__What the exercise asks__
All that is wanted is how many lines in the records below include the string "green".

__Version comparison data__
<<<<

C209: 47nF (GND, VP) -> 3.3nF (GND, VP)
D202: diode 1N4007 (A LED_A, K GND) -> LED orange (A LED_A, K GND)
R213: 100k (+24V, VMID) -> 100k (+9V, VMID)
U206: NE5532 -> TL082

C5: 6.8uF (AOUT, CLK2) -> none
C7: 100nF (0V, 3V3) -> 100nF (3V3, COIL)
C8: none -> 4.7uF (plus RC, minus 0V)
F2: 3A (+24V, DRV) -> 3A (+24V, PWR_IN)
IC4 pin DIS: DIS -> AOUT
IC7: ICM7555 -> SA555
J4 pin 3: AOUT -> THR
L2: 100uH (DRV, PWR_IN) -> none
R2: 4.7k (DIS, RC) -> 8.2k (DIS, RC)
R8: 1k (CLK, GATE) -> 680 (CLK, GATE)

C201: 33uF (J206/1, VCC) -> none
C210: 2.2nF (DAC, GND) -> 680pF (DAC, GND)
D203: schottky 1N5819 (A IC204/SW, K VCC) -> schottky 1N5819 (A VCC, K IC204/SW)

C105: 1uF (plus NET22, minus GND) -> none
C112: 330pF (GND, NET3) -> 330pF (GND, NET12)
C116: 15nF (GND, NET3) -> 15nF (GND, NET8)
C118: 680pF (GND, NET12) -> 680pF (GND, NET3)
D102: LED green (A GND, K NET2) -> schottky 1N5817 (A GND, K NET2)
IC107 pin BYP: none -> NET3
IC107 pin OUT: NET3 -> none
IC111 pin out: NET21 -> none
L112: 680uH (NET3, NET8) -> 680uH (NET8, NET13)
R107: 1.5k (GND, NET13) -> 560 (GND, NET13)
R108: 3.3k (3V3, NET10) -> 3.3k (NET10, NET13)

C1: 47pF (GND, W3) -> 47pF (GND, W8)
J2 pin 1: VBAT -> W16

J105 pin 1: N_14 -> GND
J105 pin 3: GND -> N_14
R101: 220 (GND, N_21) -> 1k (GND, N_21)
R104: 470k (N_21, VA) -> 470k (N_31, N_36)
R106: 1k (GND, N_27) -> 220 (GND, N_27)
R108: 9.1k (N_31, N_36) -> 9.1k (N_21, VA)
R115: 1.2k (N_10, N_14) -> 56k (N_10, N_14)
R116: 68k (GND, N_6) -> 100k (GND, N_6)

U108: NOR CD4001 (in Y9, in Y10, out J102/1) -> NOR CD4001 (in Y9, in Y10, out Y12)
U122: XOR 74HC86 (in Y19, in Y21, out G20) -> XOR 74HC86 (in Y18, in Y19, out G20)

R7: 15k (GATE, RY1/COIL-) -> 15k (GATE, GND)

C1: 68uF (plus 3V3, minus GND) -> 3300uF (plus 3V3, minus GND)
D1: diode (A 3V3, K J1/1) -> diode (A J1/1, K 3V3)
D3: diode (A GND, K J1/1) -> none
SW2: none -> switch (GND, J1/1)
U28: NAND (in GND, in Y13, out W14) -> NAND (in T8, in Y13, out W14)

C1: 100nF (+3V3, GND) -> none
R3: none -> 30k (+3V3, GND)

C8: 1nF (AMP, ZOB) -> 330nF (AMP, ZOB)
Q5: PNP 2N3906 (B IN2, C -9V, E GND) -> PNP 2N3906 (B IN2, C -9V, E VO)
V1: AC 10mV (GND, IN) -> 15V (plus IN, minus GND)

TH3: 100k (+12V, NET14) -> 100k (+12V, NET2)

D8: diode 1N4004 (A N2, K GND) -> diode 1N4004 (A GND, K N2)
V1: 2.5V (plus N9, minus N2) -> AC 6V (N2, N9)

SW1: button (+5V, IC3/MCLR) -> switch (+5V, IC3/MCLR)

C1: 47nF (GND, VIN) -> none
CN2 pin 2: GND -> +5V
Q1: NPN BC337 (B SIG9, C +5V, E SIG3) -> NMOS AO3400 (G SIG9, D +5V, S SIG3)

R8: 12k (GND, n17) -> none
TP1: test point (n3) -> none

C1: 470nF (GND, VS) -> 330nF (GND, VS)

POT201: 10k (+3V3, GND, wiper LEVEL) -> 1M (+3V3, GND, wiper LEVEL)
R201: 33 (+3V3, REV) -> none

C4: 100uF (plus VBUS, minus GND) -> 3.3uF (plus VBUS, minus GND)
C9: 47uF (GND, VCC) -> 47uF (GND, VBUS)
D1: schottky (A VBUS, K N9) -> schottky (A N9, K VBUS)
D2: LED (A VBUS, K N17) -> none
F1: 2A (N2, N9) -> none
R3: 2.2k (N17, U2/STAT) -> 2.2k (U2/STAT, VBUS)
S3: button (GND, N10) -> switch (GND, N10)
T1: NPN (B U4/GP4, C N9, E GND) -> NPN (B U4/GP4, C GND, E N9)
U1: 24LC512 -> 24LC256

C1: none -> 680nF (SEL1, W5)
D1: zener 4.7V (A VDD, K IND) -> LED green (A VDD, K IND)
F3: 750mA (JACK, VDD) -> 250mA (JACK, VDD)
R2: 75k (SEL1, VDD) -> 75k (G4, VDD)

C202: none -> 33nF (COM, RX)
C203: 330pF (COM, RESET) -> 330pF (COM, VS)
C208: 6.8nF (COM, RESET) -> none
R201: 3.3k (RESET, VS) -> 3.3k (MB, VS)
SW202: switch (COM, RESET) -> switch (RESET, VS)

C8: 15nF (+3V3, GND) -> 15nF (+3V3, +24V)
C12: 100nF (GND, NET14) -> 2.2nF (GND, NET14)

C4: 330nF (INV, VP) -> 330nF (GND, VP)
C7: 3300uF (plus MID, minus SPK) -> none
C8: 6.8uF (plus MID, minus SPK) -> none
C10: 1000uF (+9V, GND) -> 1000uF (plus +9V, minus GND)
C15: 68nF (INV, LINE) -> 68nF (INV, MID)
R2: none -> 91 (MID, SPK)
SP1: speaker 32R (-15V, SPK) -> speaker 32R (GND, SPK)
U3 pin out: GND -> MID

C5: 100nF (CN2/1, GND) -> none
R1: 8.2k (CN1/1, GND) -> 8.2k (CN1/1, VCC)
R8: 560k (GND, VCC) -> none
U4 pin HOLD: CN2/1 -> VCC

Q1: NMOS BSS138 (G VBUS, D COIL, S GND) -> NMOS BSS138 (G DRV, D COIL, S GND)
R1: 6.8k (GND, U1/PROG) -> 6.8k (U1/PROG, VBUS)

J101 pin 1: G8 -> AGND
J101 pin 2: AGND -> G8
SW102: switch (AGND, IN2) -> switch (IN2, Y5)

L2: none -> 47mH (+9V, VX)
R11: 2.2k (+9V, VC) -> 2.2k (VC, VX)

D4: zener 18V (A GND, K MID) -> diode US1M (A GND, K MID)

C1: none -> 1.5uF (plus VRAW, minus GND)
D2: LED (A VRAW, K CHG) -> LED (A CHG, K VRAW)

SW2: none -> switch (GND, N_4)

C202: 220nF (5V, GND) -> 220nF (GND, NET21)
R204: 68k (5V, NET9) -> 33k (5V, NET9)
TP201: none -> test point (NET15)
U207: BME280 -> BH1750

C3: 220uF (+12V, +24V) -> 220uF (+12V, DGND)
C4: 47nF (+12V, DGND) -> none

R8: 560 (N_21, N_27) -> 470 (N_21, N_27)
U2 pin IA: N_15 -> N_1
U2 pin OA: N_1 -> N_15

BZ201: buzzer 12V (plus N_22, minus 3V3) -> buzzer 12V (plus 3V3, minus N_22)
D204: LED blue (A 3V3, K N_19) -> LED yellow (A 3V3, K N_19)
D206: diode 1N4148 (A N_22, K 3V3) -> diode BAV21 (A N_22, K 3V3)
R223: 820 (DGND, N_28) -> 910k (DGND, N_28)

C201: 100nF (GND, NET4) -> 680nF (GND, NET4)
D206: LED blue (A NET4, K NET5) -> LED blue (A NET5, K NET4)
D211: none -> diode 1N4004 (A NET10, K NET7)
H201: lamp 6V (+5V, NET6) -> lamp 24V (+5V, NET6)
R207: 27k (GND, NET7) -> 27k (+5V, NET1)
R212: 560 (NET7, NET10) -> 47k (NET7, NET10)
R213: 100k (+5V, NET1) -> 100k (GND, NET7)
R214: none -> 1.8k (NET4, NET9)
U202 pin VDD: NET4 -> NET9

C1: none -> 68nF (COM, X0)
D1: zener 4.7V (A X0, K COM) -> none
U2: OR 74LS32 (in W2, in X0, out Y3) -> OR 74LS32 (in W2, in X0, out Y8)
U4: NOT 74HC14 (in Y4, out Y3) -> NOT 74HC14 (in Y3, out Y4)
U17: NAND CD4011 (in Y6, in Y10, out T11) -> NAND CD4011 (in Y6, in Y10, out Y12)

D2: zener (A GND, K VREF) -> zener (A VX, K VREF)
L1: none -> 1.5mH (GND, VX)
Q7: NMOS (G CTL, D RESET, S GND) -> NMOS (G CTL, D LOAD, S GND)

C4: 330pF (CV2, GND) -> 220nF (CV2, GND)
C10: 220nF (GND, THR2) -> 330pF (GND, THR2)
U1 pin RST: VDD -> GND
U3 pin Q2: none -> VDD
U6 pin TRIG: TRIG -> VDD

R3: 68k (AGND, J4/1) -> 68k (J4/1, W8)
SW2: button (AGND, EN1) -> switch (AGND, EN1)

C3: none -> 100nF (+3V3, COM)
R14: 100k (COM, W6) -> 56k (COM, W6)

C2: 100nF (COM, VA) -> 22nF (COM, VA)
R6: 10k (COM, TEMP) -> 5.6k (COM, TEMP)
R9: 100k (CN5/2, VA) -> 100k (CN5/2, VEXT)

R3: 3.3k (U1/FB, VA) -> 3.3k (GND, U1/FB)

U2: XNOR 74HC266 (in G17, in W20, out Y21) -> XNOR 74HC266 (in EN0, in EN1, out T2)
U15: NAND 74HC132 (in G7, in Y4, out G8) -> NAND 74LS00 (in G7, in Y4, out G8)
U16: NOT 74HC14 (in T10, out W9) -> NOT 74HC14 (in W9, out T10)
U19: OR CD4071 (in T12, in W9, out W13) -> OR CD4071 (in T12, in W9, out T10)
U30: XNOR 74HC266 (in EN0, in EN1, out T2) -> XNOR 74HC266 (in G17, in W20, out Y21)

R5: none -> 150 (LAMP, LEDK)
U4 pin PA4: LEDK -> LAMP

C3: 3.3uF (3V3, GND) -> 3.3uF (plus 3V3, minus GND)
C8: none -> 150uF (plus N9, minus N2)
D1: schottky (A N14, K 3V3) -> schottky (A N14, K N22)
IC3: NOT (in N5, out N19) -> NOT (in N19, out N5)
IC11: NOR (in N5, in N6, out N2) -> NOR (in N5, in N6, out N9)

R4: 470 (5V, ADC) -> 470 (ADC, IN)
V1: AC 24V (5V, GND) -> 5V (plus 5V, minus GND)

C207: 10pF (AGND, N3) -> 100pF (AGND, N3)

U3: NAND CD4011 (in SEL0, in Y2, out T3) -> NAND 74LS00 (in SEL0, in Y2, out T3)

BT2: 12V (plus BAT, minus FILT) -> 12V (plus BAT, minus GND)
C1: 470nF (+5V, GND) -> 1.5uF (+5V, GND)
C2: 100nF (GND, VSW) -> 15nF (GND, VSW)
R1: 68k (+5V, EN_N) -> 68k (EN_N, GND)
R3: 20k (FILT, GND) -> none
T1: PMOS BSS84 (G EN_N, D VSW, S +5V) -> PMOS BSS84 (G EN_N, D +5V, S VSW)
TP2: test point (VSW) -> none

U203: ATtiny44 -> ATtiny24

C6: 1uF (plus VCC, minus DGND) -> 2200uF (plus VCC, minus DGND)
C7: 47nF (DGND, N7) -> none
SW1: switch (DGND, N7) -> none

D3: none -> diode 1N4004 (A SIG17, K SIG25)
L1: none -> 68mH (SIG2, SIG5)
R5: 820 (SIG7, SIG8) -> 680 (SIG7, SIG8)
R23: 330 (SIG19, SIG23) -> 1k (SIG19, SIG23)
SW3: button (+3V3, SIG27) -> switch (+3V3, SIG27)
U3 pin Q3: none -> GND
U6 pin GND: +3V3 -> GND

>>>>

__Task output__
2